- **WHAT YOU WILL DO**
Your job here is to restate every record exactly, pictures excluded.

- **DATA SHOWN**
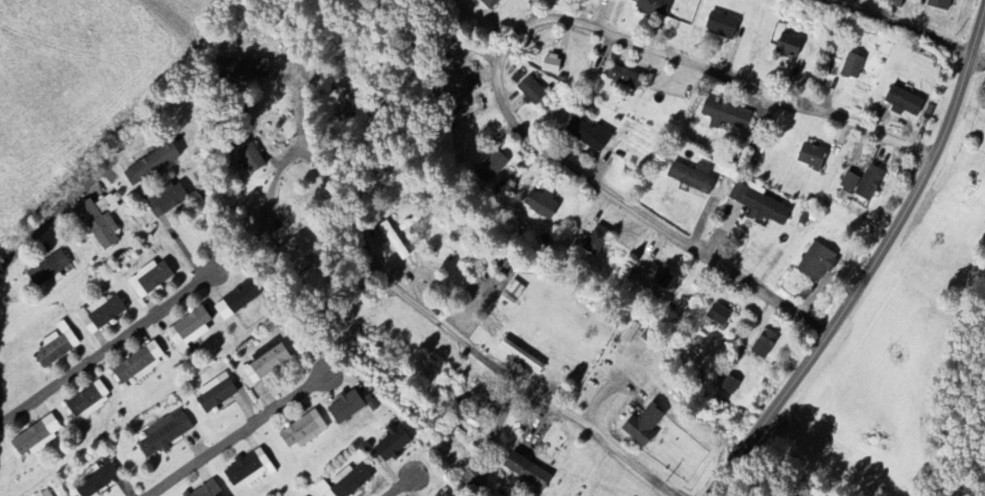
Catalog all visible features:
building: (490, 4)
building: (939, 4)
building: (654, 8)
road: (862, 8)
road: (896, 25)
building: (721, 27)
road: (424, 35)
building: (789, 46)
road: (511, 48)
road: (977, 59)
building: (246, 61)
road: (740, 64)
building: (551, 65)
building: (852, 67)
building: (623, 77)
building: (532, 92)
building: (904, 103)
building: (459, 106)
building: (725, 116)
road: (300, 122)
building: (589, 135)
building: (811, 157)
building: (251, 159)
building: (151, 165)
building: (492, 168)
building: (692, 178)
building: (863, 184)
building: (166, 200)
building: (759, 204)
building: (541, 205)
building: (100, 222)
building: (597, 242)
road: (27, 250)
building: (296, 256)
road: (202, 258)
building: (817, 263)
road: (874, 267)
building: (48, 272)
building: (659, 278)
building: (149, 280)
building: (513, 293)
building: (237, 302)
building: (101, 315)
building: (718, 316)
building: (189, 331)
building: (764, 345)
building: (56, 346)
road: (110, 351)
road: (468, 354)
building: (521, 356)
building: (267, 362)
building: (140, 365)
building: (730, 386)
building: (215, 394)
building: (89, 401)
building: (350, 408)
building: (643, 427)
building: (304, 431)
building: (165, 434)
road: (249, 437)
building: (37, 438)
building: (392, 445)
building: (249, 470)
building: (527, 473)
building: (474, 478)
building: (96, 480)
building: (345, 482)
road: (404, 485)
building: (208, 490)
building: (46, 494)
building: (444, 494)
road: (710, 495)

- **FINISHED EXERCISE**
Catalog all visible features:
building: (490, 4)
building: (939, 4)
building: (654, 8)
road: (862, 8)
road: (896, 25)
building: (721, 27)
road: (424, 35)
building: (789, 46)
road: (511, 48)
road: (977, 59)
building: (246, 61)
road: (740, 64)
building: (551, 65)
building: (852, 67)
building: (623, 77)
building: (532, 92)
building: (904, 103)
building: (459, 106)
building: (725, 116)
road: (300, 122)
building: (589, 135)
building: (811, 157)
building: (251, 159)
building: (151, 165)
building: (492, 168)
building: (692, 178)
building: (863, 184)
building: (166, 200)
building: (759, 204)
building: (541, 205)
building: (100, 222)
building: (597, 242)
road: (27, 250)
building: (296, 256)
road: (202, 258)
building: (817, 263)
road: (874, 267)
building: (48, 272)
building: (659, 278)
building: (149, 280)
building: (513, 293)
building: (237, 302)
building: (101, 315)
building: (718, 316)
building: (189, 331)
building: (764, 345)
building: (56, 346)
road: (110, 351)
road: (468, 354)
building: (521, 356)
building: (267, 362)
building: (140, 365)
building: (730, 386)
building: (215, 394)
building: (89, 401)
building: (350, 408)
building: (643, 427)
building: (304, 431)
building: (165, 434)
road: (249, 437)
building: (37, 438)
building: (392, 445)
building: (249, 470)
building: (527, 473)
building: (474, 478)
building: (96, 480)
building: (345, 482)
road: (404, 485)
building: (208, 490)
building: (46, 494)
building: (444, 494)
road: (710, 495)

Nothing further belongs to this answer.